**RECORDS:**
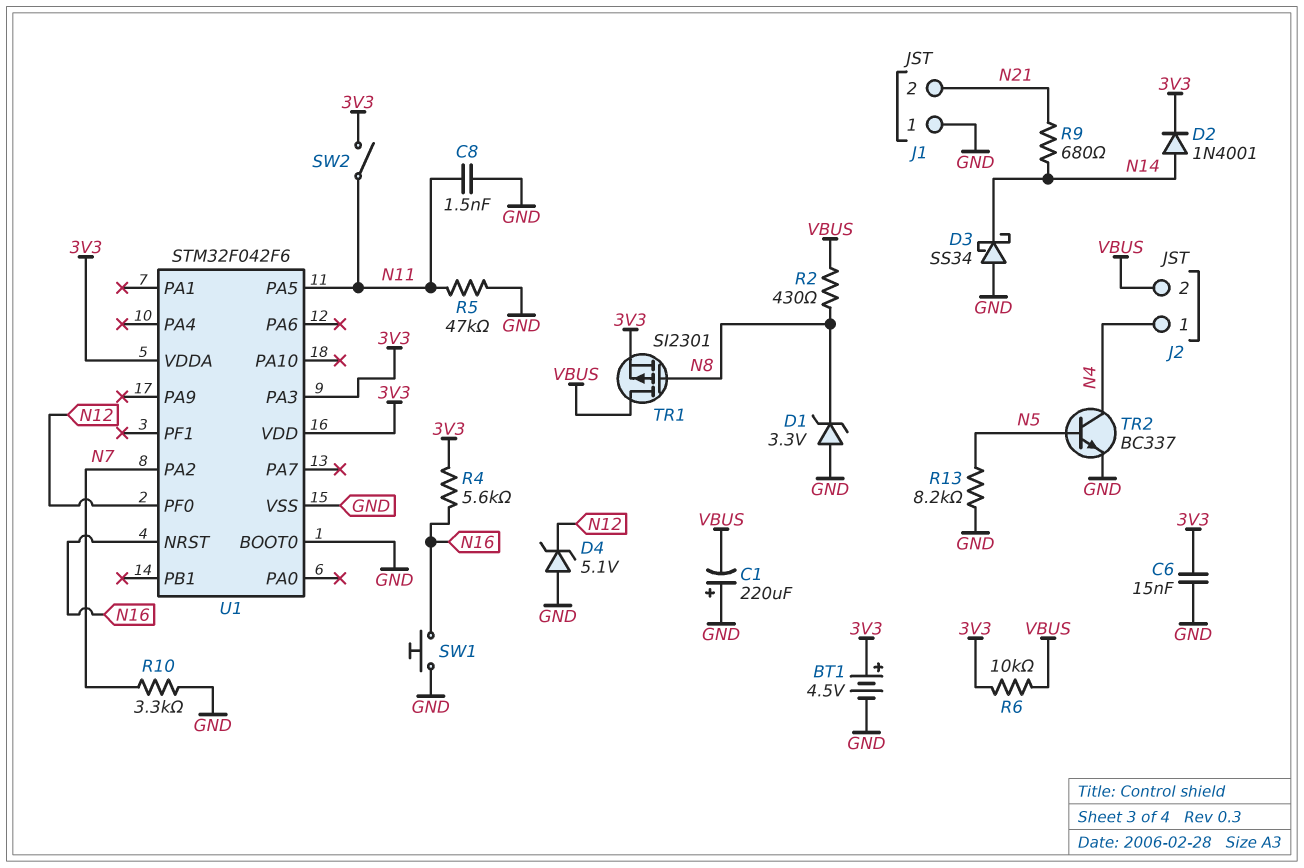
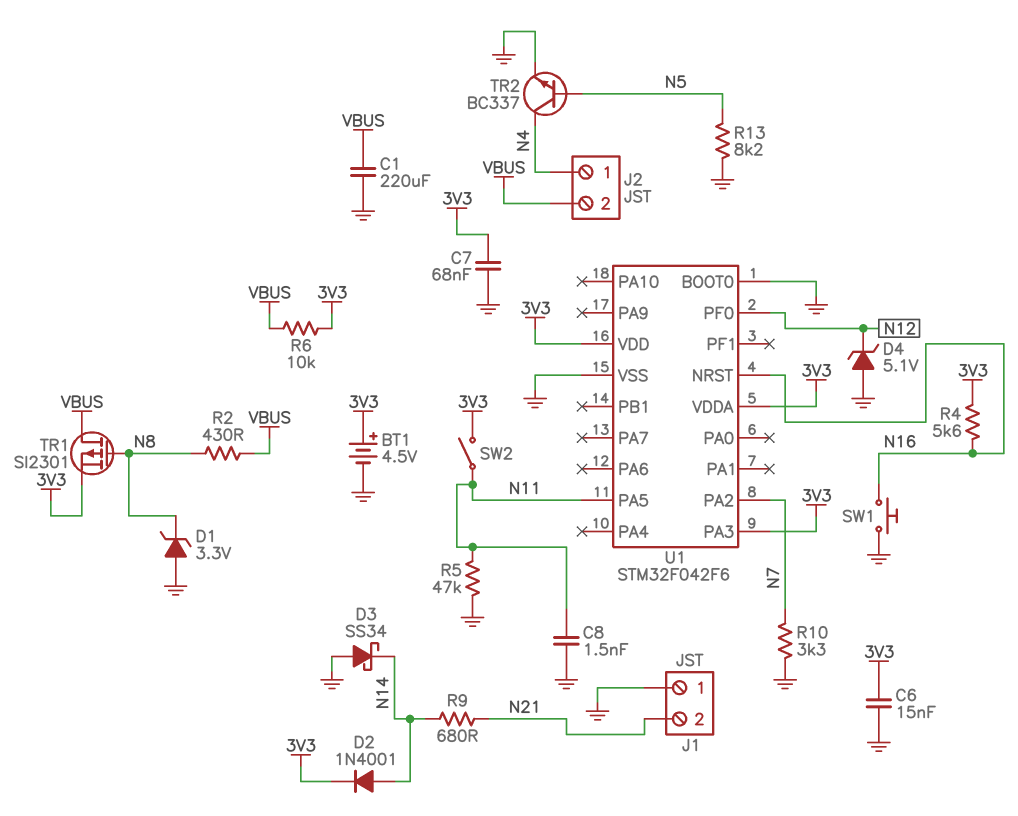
C1: 220uF (plus GND, minus VBUS) -> 220uF (GND, VBUS)
C7: none -> 68nF (3V3, GND)

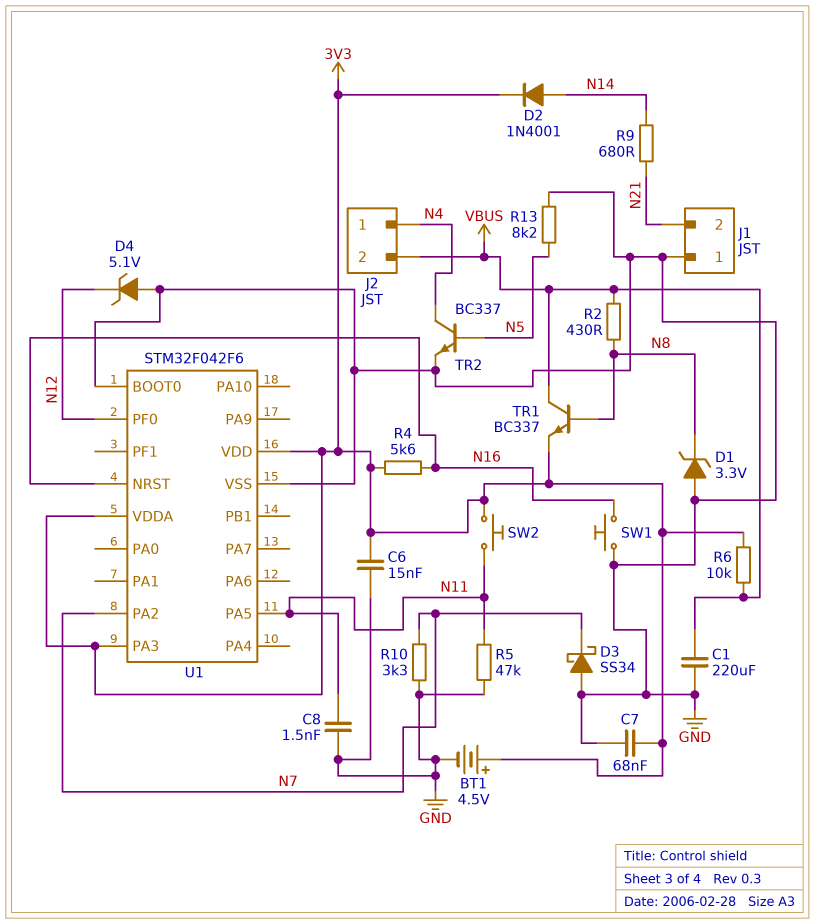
D3: schottky SS34 (A GND, K N14) -> schottky SS34 (A GND, K N7)
SW2: switch (3V3, N11) -> button (3V3, N11)
TR1: PMOS SI2301 (G N8, D VBUS, S 3V3) -> NPN BC337 (B N8, C VBUS, E 3V3)

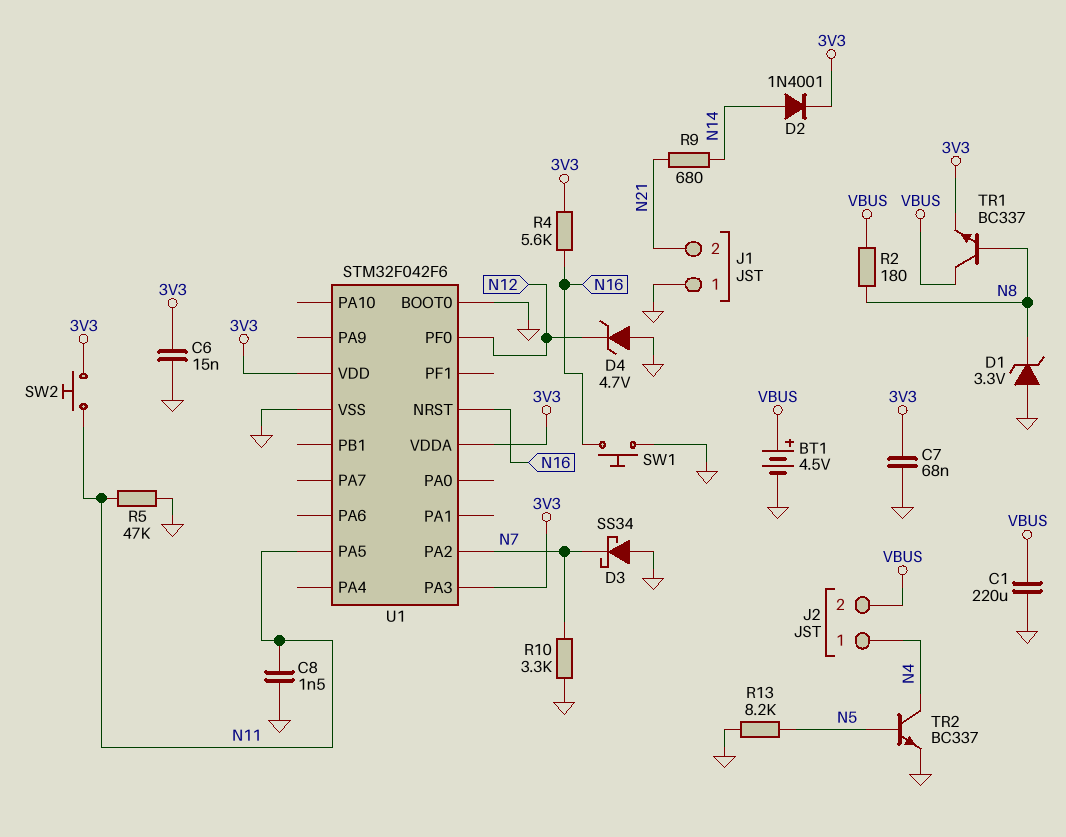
BT1: 4.5V (plus 3V3, minus GND) -> 4.5V (plus VBUS, minus GND)
D4: zener 5.1V (A GND, K N12) -> zener 4.7V (A GND, K N12)
R2: 430 (N8, VBUS) -> 180 (N8, VBUS)
R6: 10k (3V3, VBUS) -> none

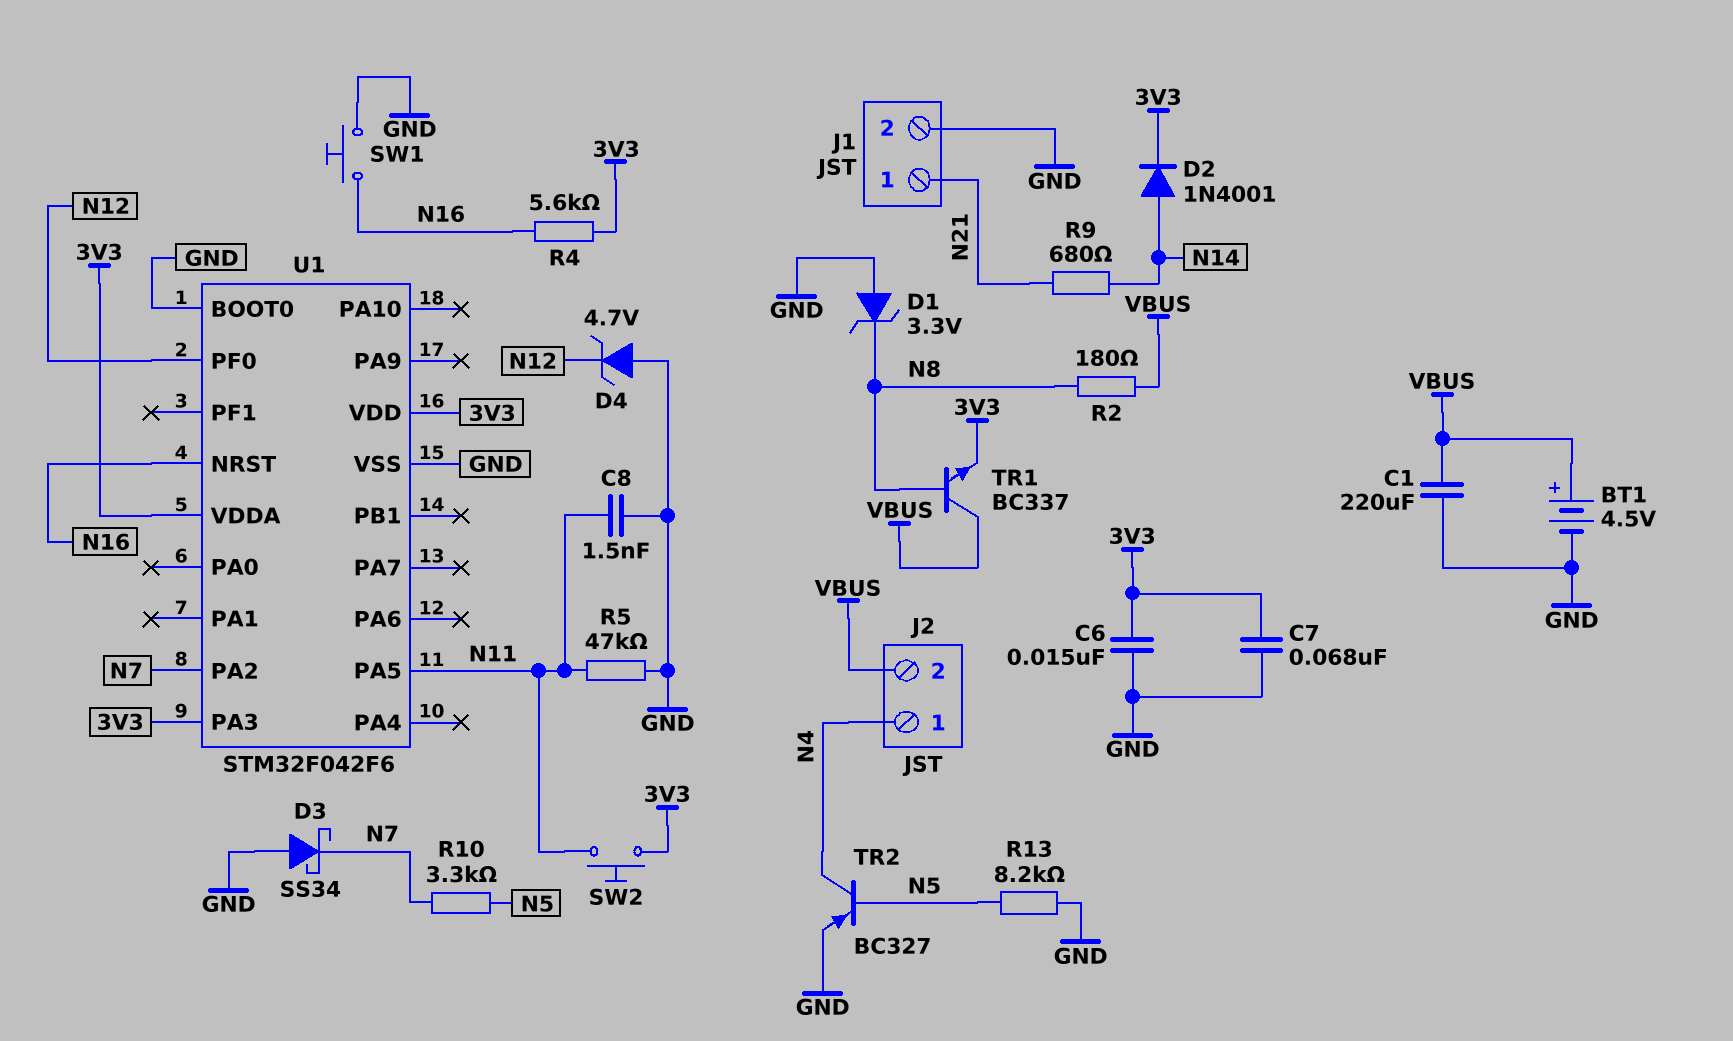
J1 pin 1: GND -> N21
J1 pin 2: N21 -> GND
R10: 3.3k (GND, N7) -> 3.3k (N5, N7)
TR2: NPN BC337 (B N5, C N4, E GND) -> PNP BC327 (B N5, C N4, E GND)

**TASK BRIEF:** Go through the listing above and retype each line exactly, apart from the pictures.

**SOLVED EXERCISE:**
C1: 220uF (plus GND, minus VBUS) -> 220uF (GND, VBUS)
C7: none -> 68nF (3V3, GND)

D3: schottky SS34 (A GND, K N14) -> schottky SS34 (A GND, K N7)
SW2: switch (3V3, N11) -> button (3V3, N11)
TR1: PMOS SI2301 (G N8, D VBUS, S 3V3) -> NPN BC337 (B N8, C VBUS, E 3V3)

BT1: 4.5V (plus 3V3, minus GND) -> 4.5V (plus VBUS, minus GND)
D4: zener 5.1V (A GND, K N12) -> zener 4.7V (A GND, K N12)
R2: 430 (N8, VBUS) -> 180 (N8, VBUS)
R6: 10k (3V3, VBUS) -> none

J1 pin 1: GND -> N21
J1 pin 2: N21 -> GND
R10: 3.3k (GND, N7) -> 3.3k (N5, N7)
TR2: NPN BC337 (B N5, C N4, E GND) -> PNP BC327 (B N5, C N4, E GND)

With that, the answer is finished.